§ Set task:
Pick out each line that contains the string "markup", and copy every one of those lines in full.

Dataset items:
* * * * *

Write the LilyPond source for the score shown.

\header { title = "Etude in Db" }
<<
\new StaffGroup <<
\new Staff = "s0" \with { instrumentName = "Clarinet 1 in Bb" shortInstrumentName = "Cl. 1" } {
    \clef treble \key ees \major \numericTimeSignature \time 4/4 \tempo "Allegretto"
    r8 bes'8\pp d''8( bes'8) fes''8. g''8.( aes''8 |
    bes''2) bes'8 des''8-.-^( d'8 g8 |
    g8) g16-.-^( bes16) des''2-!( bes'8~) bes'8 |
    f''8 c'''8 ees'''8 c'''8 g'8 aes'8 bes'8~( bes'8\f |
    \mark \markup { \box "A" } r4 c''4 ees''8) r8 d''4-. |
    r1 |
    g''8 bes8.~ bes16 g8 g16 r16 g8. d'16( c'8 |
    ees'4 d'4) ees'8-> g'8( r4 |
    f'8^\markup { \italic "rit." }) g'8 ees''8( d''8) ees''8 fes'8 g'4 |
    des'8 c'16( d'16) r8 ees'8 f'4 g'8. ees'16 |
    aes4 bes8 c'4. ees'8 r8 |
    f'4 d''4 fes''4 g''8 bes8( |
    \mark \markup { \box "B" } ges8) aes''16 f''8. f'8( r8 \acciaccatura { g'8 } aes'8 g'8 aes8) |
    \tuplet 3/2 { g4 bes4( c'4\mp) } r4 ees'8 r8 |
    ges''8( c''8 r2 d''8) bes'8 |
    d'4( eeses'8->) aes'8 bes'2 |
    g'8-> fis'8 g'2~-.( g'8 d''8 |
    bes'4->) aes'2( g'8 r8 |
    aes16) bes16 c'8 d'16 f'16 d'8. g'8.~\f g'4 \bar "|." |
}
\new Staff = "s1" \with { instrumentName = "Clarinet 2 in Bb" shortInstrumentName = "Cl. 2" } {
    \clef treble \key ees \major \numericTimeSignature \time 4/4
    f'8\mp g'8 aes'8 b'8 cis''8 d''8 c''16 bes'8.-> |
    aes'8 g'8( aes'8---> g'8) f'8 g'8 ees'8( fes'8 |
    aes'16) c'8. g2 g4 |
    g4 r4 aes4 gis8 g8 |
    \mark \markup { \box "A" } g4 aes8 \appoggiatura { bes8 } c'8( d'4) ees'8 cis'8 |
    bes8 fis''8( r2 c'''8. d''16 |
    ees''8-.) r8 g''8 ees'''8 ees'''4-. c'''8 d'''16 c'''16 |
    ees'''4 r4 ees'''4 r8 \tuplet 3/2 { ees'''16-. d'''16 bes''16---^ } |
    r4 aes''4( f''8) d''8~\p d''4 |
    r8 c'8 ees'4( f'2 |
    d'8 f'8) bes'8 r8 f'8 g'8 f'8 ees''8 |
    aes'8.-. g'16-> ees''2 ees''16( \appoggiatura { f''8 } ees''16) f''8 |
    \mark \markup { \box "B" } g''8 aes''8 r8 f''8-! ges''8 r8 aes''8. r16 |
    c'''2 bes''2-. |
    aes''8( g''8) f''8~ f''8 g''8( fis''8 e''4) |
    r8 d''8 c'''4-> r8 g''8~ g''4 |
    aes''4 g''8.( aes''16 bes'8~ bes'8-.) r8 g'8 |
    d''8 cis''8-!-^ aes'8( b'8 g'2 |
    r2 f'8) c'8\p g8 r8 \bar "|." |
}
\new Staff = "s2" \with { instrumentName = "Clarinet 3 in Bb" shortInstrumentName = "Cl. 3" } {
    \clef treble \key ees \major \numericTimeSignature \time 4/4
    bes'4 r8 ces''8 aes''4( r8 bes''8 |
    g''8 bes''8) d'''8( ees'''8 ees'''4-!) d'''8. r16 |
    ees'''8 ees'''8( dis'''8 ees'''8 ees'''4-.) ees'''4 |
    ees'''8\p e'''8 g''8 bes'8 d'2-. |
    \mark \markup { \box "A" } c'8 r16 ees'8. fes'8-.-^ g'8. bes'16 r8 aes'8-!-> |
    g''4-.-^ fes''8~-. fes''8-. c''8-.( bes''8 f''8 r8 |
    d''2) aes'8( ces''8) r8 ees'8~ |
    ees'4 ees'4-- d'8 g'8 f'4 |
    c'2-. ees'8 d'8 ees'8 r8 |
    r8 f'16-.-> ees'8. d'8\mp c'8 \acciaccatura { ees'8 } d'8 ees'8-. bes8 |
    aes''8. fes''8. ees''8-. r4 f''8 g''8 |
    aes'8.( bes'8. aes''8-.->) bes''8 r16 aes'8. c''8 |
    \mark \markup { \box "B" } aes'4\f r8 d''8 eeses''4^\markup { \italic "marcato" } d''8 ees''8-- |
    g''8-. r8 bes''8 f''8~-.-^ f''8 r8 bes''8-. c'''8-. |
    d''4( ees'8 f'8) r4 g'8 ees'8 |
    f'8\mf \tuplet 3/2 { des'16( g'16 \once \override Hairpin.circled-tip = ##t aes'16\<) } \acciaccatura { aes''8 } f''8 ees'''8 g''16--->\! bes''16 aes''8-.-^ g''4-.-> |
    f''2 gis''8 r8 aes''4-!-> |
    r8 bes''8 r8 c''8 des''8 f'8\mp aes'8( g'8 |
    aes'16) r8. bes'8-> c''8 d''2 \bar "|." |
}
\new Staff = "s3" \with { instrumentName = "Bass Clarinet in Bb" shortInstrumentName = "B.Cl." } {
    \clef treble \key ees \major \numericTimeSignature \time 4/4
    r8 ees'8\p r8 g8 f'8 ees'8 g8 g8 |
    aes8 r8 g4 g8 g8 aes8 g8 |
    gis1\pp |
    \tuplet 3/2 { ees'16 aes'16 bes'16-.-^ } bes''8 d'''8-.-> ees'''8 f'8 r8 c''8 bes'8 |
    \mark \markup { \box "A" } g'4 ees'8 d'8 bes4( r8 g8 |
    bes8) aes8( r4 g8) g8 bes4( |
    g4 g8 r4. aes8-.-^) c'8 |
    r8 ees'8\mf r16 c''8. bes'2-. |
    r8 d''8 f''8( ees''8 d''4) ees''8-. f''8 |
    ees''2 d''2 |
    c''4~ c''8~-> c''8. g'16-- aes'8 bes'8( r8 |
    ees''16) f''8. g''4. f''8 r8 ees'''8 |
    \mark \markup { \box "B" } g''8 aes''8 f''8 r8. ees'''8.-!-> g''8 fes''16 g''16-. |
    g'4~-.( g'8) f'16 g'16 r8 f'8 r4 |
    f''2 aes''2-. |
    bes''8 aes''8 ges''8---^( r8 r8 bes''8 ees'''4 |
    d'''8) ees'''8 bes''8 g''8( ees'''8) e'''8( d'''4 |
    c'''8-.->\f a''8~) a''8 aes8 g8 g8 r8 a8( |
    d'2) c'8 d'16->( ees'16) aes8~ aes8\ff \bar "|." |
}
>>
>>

* * * * *

§ The completed task:
    \mark \markup { \box "A" } r4 c''4 ees''8) r8 d''4-. |
    f'8^\markup { \italic "rit." }) g'8 ees''8( d''8) ees''8 fes'8 g'4 |
    \mark \markup { \box "B" } ges8) aes''16 f''8. f'8( r8 \acciaccatura { g'8 } aes'8 g'8 aes8) |
    \mark \markup { \box "A" } g4 aes8 \appoggiatura { bes8 } c'8( d'4) ees'8 cis'8 |
    \mark \markup { \box "B" } g''8 aes''8 r8 f''8-! ges''8 r8 aes''8. r16 |
    \mark \markup { \box "A" } c'8 r16 ees'8. fes'8-.-^ g'8. bes'16 r8 aes'8-!-> |
    \mark \markup { \box "B" } aes'4\f r8 d''8 eeses''4^\markup { \italic "marcato" } d''8 ees''8-- |
    \mark \markup { \box "A" } g'4 ees'8 d'8 bes4( r8 g8 |
    \mark \markup { \box "B" } g''8 aes''8 f''8 r8. ees'''8.-!-> g''8 fes''16 g''16-. |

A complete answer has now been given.